Task requirements: Pictures in the data should be dropped; transcribe exactly the lines from the one that has "white trapezoid: (196, 69) -> (85, 25), moved" through the one that has "yellow rectangle: (1255, 760)".

Data under study:
/---
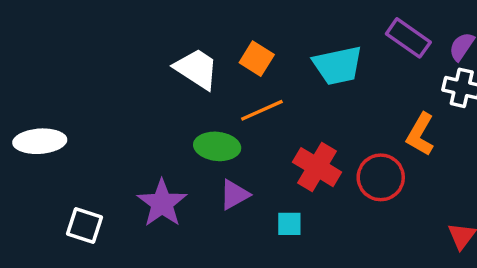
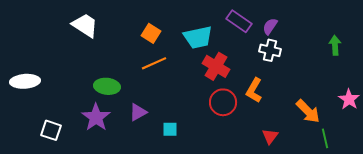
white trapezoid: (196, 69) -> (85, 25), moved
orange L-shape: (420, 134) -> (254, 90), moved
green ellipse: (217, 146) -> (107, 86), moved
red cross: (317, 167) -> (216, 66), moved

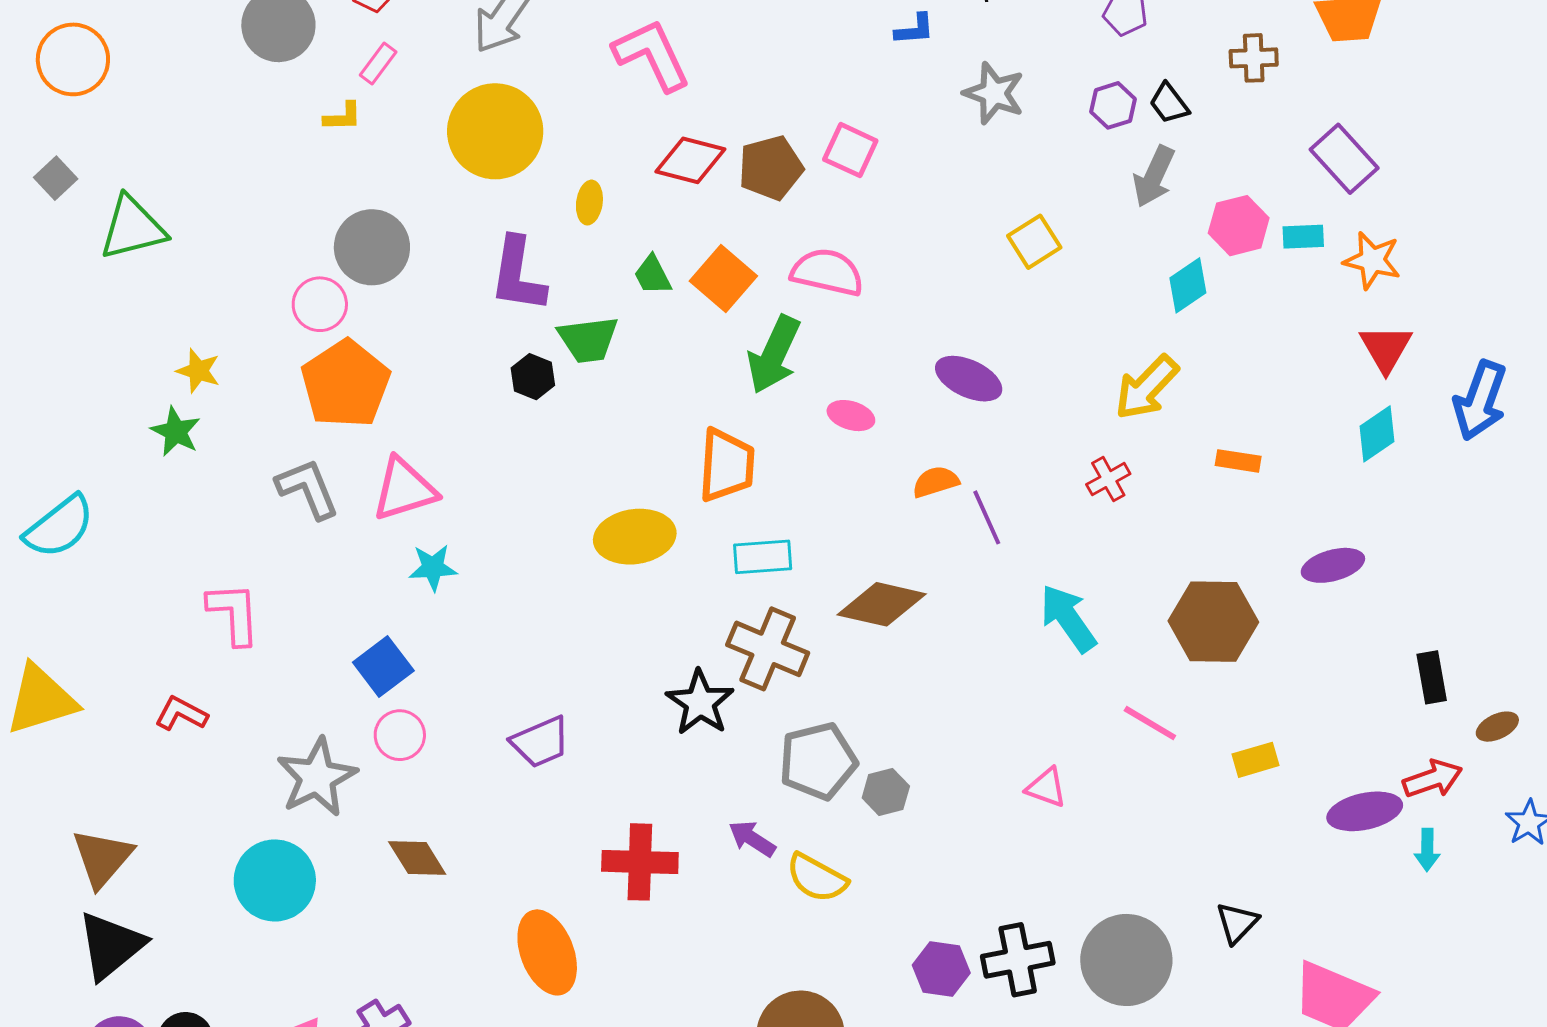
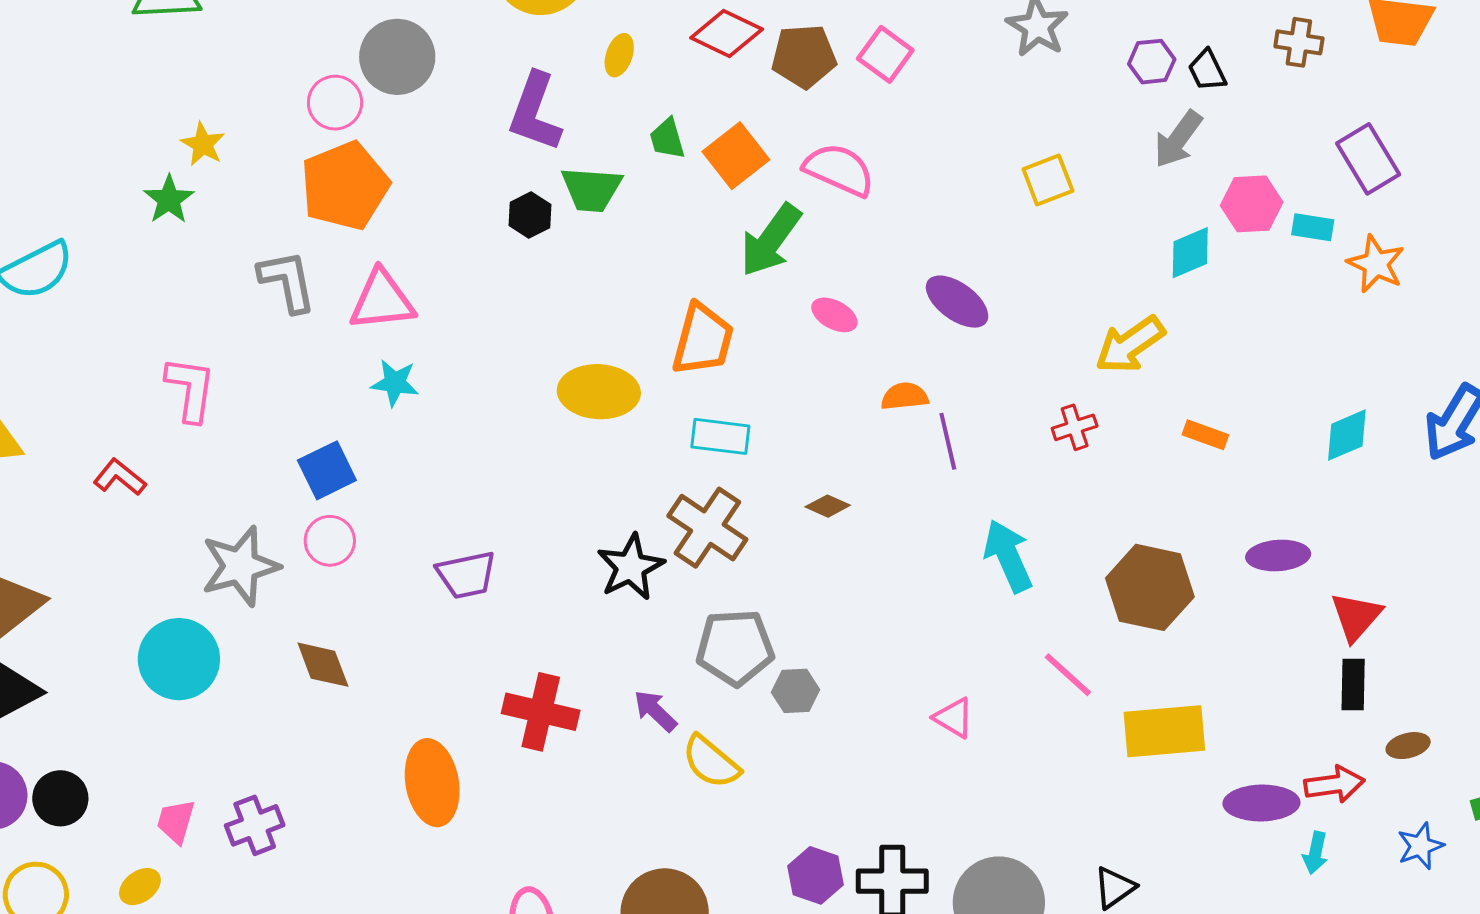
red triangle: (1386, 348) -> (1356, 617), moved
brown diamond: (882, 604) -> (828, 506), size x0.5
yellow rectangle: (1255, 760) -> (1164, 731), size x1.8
\---
/---
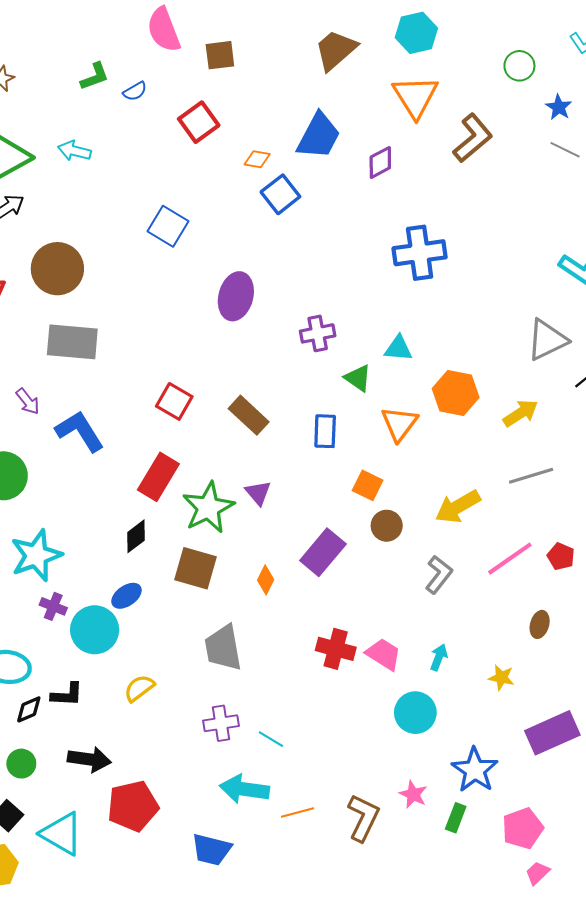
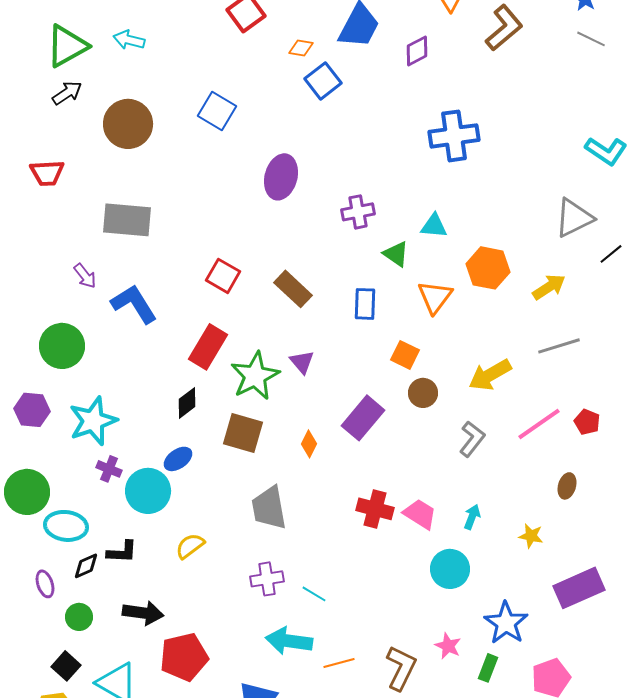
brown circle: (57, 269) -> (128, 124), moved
\---
Result of the task:
white trapezoid: (196, 69) -> (85, 25), moved
orange L-shape: (420, 134) -> (254, 90), moved
green ellipse: (217, 146) -> (107, 86), moved
red cross: (317, 167) -> (216, 66), moved

red triangle: (1386, 348) -> (1356, 617), moved
brown diamond: (882, 604) -> (828, 506), size x0.5
yellow rectangle: (1255, 760) -> (1164, 731), size x1.8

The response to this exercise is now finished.